◆ **Job**
Give back each line of the data exactly as it reads, minus the pictures.

[Colored object listings]
-------------------------

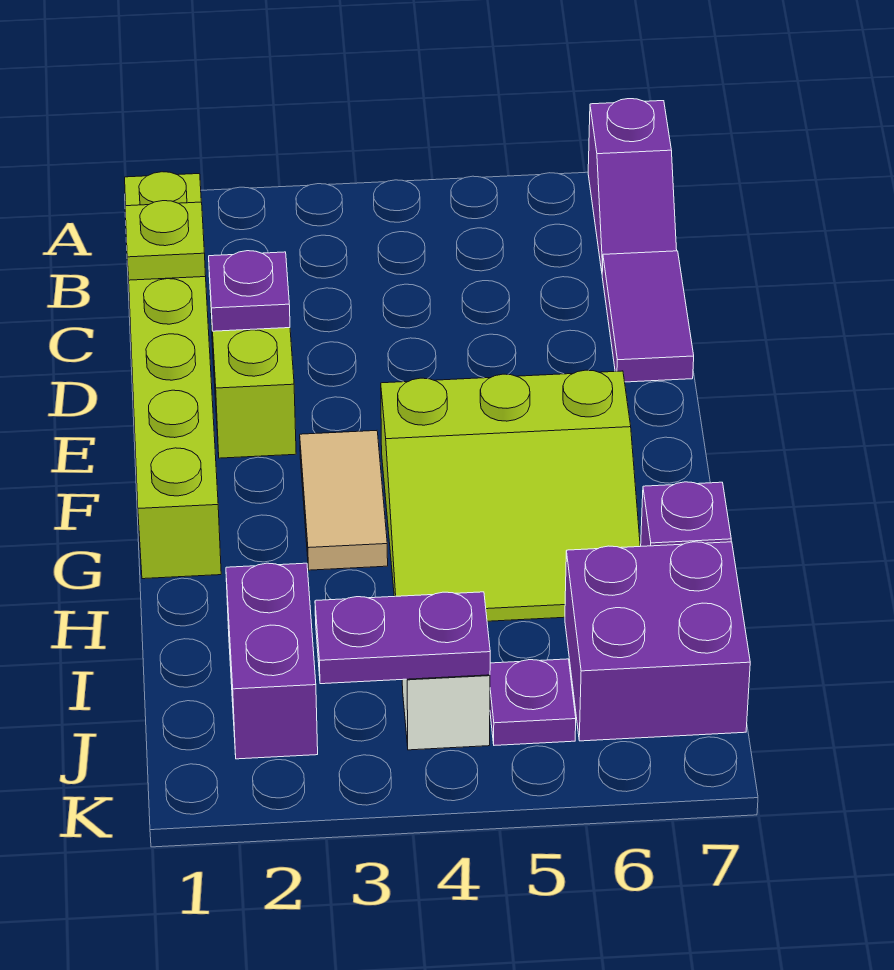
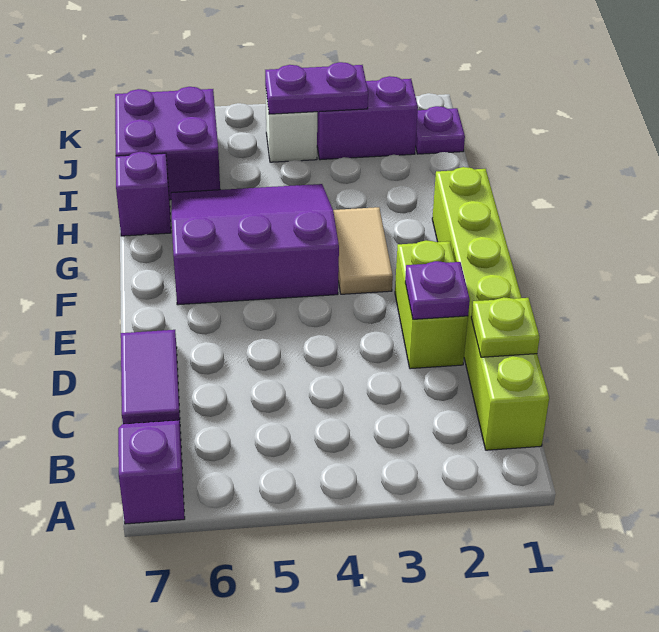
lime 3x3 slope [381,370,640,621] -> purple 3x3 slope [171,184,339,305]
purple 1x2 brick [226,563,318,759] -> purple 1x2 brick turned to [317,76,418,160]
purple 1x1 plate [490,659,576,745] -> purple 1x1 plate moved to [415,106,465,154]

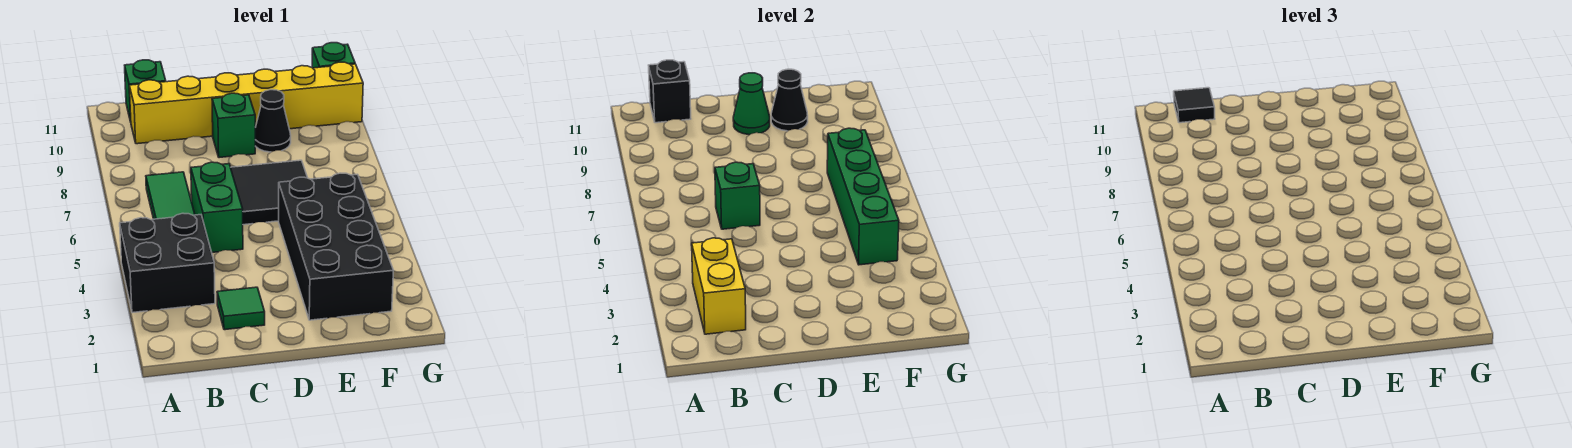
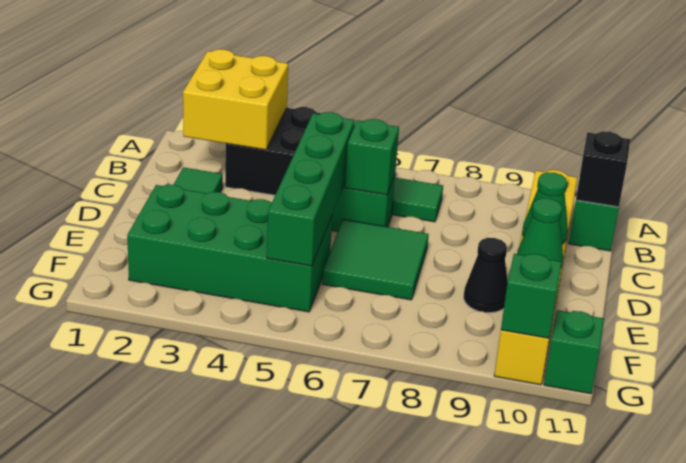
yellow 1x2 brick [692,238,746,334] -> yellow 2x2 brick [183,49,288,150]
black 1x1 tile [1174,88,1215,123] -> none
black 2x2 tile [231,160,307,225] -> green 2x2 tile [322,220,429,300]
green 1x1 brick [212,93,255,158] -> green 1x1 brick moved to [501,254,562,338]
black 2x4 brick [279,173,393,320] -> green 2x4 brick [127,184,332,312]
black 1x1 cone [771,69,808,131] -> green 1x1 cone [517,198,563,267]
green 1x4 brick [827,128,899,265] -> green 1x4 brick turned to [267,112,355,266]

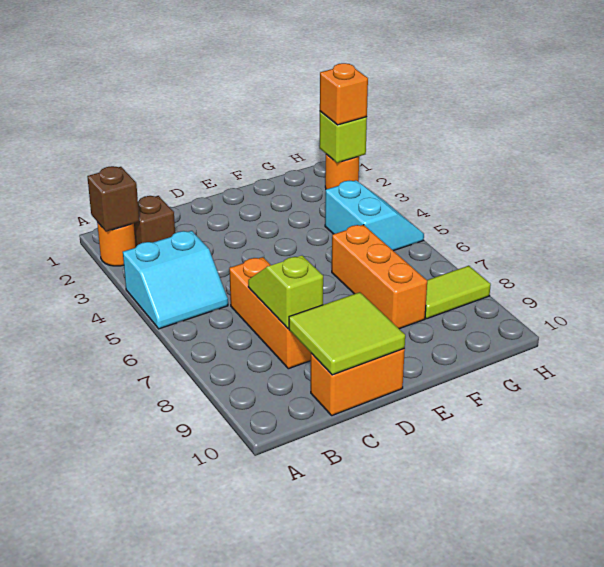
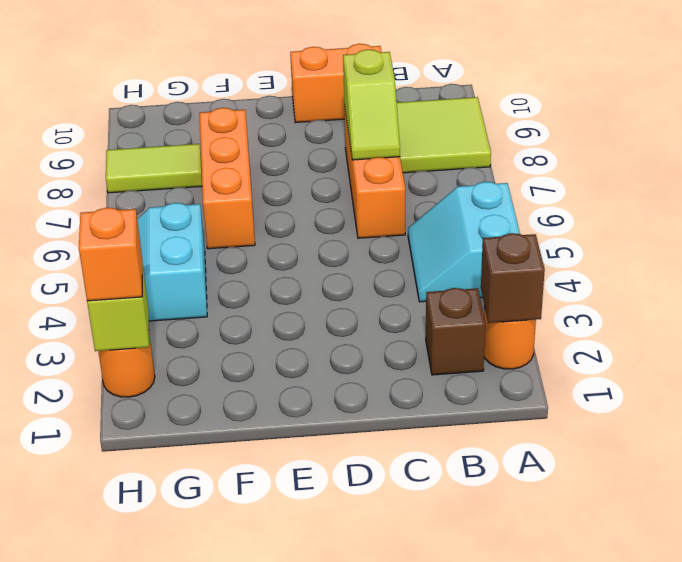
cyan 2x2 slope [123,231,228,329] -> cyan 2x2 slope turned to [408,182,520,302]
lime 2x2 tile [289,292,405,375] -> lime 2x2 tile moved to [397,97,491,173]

-------------------------

◆ **Answer area**
lime 3x3 slope [381,370,640,621] -> purple 3x3 slope [171,184,339,305]
purple 1x2 brick [226,563,318,759] -> purple 1x2 brick turned to [317,76,418,160]
purple 1x1 plate [490,659,576,745] -> purple 1x1 plate moved to [415,106,465,154]

yellow 1x2 brick [692,238,746,334] -> yellow 2x2 brick [183,49,288,150]
black 1x1 tile [1174,88,1215,123] -> none
black 2x2 tile [231,160,307,225] -> green 2x2 tile [322,220,429,300]
green 1x1 brick [212,93,255,158] -> green 1x1 brick moved to [501,254,562,338]
black 2x4 brick [279,173,393,320] -> green 2x4 brick [127,184,332,312]
black 1x1 cone [771,69,808,131] -> green 1x1 cone [517,198,563,267]
green 1x4 brick [827,128,899,265] -> green 1x4 brick turned to [267,112,355,266]

cyan 2x2 slope [123,231,228,329] -> cyan 2x2 slope turned to [408,182,520,302]
lime 2x2 tile [289,292,405,375] -> lime 2x2 tile moved to [397,97,491,173]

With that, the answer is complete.